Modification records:
___

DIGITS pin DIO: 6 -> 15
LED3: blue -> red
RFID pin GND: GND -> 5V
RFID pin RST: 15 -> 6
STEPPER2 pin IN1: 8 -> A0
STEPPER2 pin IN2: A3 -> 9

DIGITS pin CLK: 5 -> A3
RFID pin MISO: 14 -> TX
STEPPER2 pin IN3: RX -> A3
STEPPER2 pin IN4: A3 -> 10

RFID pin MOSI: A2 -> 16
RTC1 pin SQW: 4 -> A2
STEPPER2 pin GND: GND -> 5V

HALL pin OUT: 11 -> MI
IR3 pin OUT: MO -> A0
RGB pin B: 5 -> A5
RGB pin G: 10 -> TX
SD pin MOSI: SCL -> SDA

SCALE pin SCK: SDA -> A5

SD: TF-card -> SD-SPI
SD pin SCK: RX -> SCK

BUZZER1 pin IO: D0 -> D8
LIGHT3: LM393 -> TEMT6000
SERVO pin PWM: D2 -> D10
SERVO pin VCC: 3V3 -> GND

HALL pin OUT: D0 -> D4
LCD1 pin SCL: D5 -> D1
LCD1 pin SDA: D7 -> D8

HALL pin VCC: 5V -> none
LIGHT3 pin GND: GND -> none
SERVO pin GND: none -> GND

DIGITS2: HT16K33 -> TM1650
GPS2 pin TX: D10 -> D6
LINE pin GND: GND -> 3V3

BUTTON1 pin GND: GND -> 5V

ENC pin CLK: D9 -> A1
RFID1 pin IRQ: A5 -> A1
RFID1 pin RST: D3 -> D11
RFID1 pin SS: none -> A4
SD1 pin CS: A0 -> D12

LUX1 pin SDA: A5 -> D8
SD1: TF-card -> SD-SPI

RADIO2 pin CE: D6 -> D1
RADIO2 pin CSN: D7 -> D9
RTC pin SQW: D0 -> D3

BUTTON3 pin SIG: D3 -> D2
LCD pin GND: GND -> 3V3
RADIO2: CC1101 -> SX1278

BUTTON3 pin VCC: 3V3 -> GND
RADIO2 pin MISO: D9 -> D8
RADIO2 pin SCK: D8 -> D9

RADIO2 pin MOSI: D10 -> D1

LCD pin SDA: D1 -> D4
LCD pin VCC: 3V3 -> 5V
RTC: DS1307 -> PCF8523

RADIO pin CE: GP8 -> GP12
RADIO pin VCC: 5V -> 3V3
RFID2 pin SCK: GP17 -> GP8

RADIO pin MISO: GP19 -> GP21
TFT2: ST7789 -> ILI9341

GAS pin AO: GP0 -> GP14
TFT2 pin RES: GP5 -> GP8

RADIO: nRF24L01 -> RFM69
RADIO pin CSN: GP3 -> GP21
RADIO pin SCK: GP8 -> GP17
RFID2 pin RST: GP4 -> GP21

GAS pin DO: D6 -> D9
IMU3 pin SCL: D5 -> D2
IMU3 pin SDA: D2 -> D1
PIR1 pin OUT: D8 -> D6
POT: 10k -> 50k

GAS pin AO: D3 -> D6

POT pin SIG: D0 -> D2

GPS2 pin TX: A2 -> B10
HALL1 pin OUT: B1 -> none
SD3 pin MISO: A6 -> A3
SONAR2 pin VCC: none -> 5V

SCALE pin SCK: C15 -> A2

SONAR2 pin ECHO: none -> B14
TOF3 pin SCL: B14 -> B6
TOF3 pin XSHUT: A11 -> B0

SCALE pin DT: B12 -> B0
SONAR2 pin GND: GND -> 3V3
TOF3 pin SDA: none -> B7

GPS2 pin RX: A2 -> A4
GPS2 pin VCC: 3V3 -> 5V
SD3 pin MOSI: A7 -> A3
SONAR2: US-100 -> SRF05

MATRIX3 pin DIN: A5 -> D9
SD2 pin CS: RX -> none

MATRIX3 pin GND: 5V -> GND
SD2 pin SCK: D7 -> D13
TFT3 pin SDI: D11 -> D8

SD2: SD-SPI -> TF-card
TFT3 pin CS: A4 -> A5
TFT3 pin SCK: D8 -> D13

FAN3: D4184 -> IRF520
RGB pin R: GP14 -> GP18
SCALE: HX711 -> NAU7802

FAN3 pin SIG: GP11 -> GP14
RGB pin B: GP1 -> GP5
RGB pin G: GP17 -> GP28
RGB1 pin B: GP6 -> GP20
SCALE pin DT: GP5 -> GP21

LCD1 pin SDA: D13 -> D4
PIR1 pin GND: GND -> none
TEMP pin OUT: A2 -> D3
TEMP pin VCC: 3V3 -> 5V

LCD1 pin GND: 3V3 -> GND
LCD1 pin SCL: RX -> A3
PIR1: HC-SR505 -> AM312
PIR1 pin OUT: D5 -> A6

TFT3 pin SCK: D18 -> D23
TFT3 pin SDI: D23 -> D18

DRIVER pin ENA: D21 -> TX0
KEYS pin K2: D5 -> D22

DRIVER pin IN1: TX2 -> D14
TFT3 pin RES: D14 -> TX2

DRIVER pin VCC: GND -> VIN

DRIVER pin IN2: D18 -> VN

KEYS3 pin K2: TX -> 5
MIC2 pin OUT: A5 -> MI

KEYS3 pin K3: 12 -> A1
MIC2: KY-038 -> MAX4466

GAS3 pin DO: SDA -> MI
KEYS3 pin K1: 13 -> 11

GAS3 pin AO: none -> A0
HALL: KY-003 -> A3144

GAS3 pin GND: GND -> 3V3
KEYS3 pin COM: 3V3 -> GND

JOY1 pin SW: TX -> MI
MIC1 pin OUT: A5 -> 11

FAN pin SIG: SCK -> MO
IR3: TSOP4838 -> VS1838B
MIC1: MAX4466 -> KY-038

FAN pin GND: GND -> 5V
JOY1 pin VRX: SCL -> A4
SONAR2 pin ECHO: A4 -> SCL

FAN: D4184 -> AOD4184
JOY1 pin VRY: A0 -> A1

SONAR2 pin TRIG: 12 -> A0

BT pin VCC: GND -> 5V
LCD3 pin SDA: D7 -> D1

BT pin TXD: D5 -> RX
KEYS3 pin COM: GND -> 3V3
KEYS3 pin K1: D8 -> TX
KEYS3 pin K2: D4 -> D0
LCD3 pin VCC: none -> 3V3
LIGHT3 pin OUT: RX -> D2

___

The required output is the stretch of entries above from the line containing "DRIVER pin IN1: TX2 -> D14" through the line containing "GAS3 pin AO: none -> A0", reproduced exactly.

Answer area:
DRIVER pin IN1: TX2 -> D14
TFT3 pin RES: D14 -> TX2

DRIVER pin VCC: GND -> VIN

DRIVER pin IN2: D18 -> VN

KEYS3 pin K2: TX -> 5
MIC2 pin OUT: A5 -> MI

KEYS3 pin K3: 12 -> A1
MIC2: KY-038 -> MAX4466

GAS3 pin DO: SDA -> MI
KEYS3 pin K1: 13 -> 11

GAS3 pin AO: none -> A0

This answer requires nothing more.